**DIRECTIONS**
As an exercise, transcribe the data below in full and exactly, omitting pictures.
◇ ◇ ◇ ◇
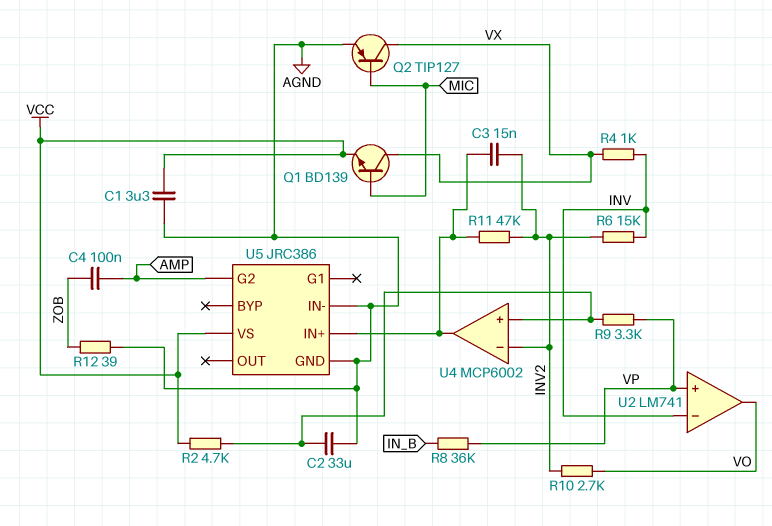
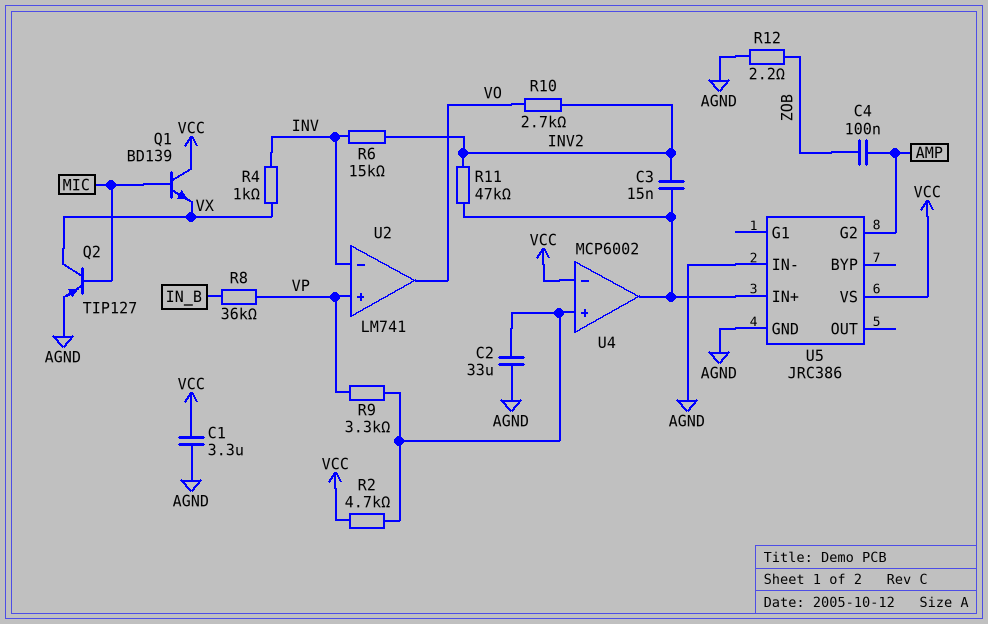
Q1: NPN BD139 (B MIC, C VX, E VCC) -> NPN BD139 (B MIC, C VCC, E VX)
R12: 39 (AGND, ZOB) -> 2.2 (AGND, ZOB)
U4 pin in-: INV2 -> VCC

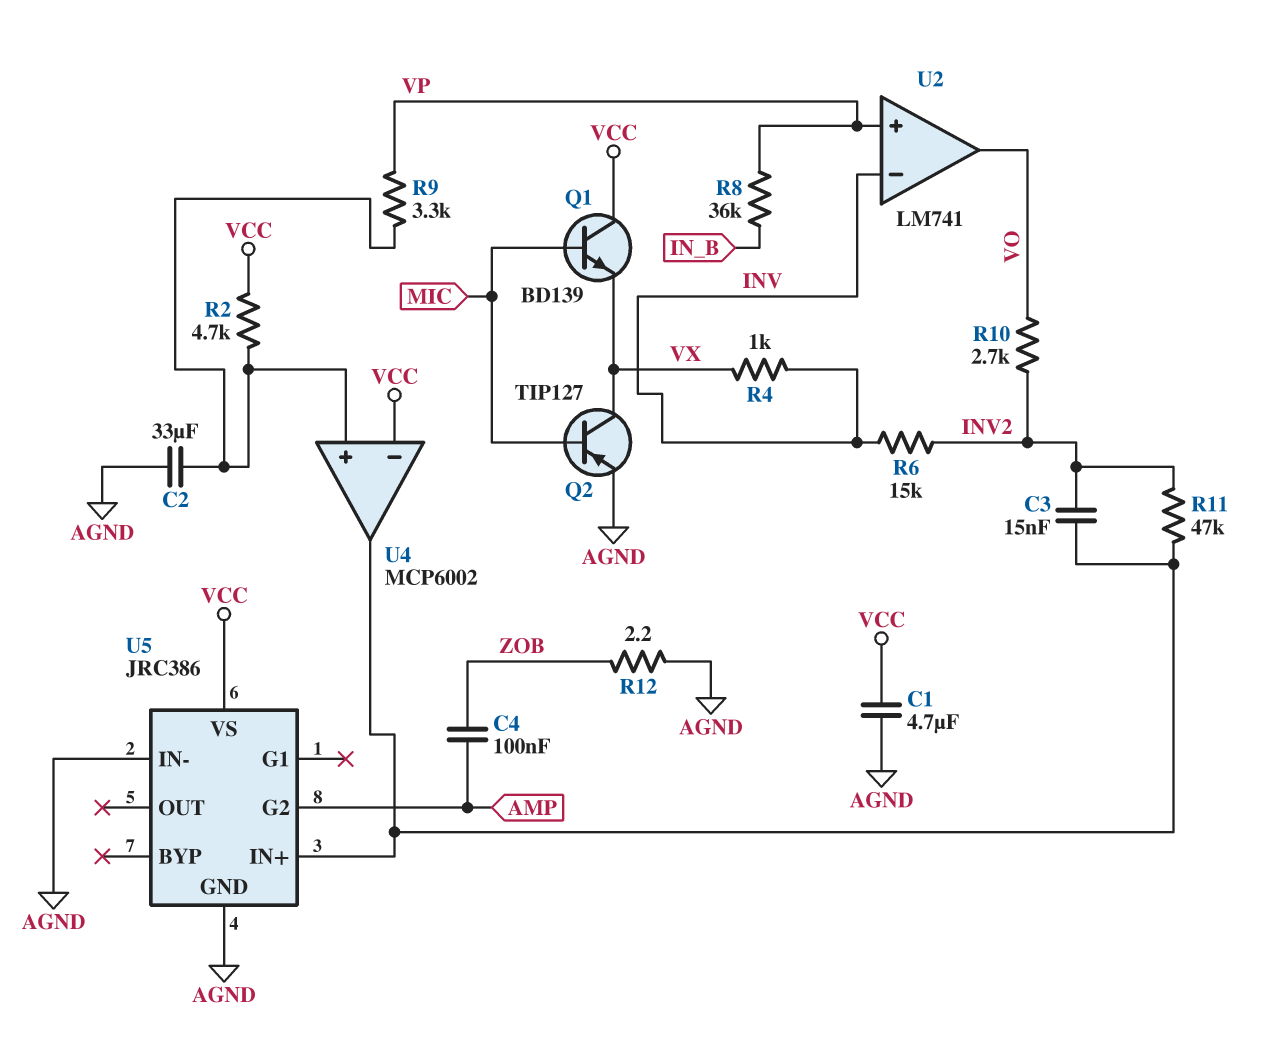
C1: 3.3uF (AGND, VCC) -> 4.7uF (AGND, VCC)

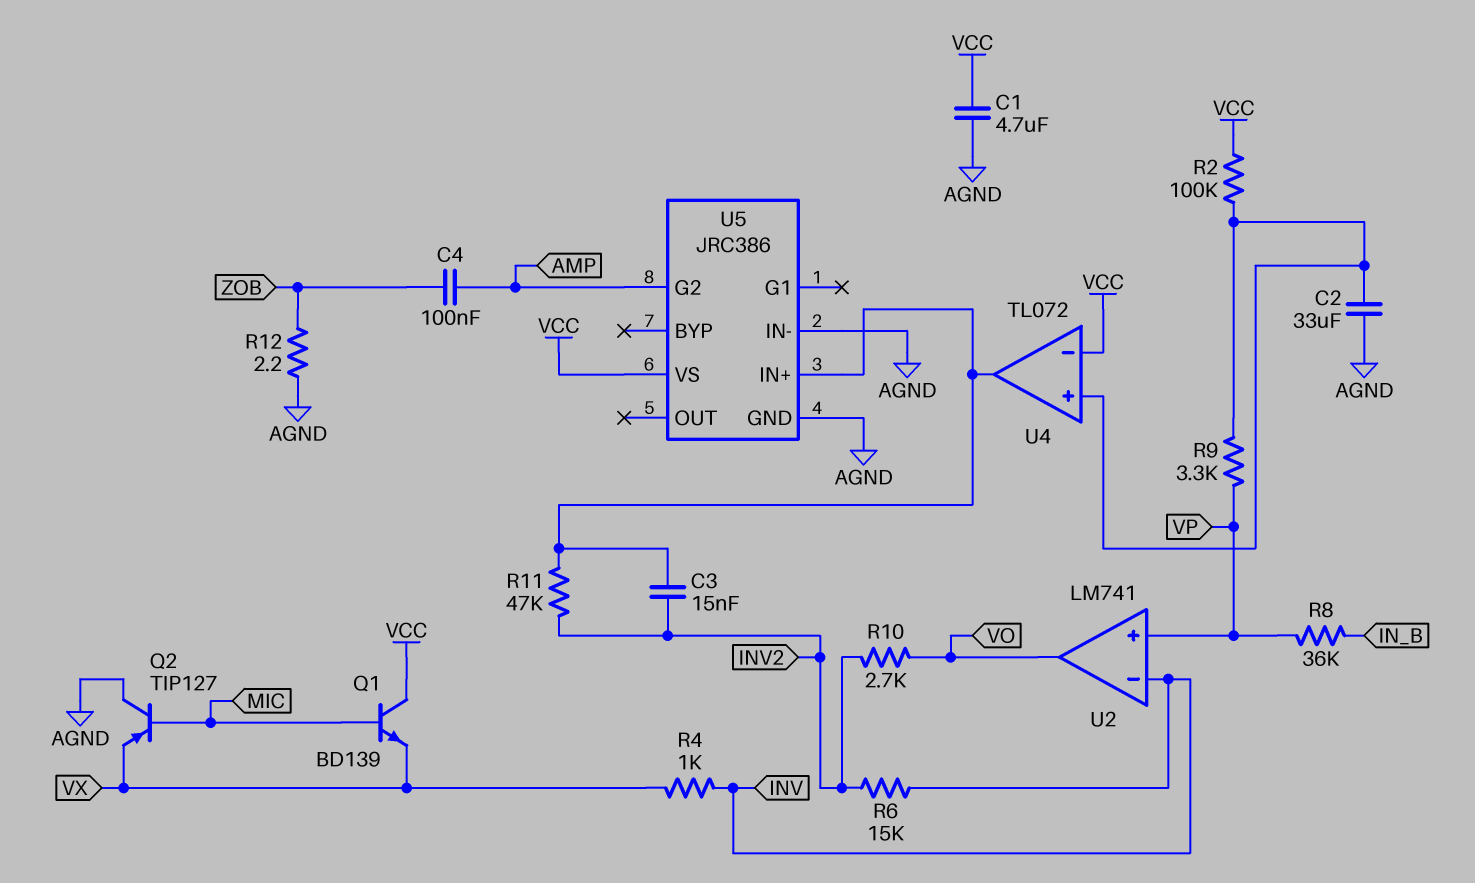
Q2: PNP TIP127 (B MIC, C VX, E AGND) -> PNP TIP127 (B MIC, C AGND, E VX)
R2: 4.7k (U4/in+, VCC) -> 100k (U4/in+, VCC)
U4: MCP6002 -> TL072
◇ ◇ ◇ ◇
**SOLUTION TO THE EXERCISE**
Q1: NPN BD139 (B MIC, C VX, E VCC) -> NPN BD139 (B MIC, C VCC, E VX)
R12: 39 (AGND, ZOB) -> 2.2 (AGND, ZOB)
U4 pin in-: INV2 -> VCC

C1: 3.3uF (AGND, VCC) -> 4.7uF (AGND, VCC)

Q2: PNP TIP127 (B MIC, C VX, E AGND) -> PNP TIP127 (B MIC, C AGND, E VX)
R2: 4.7k (U4/in+, VCC) -> 100k (U4/in+, VCC)
U4: MCP6002 -> TL072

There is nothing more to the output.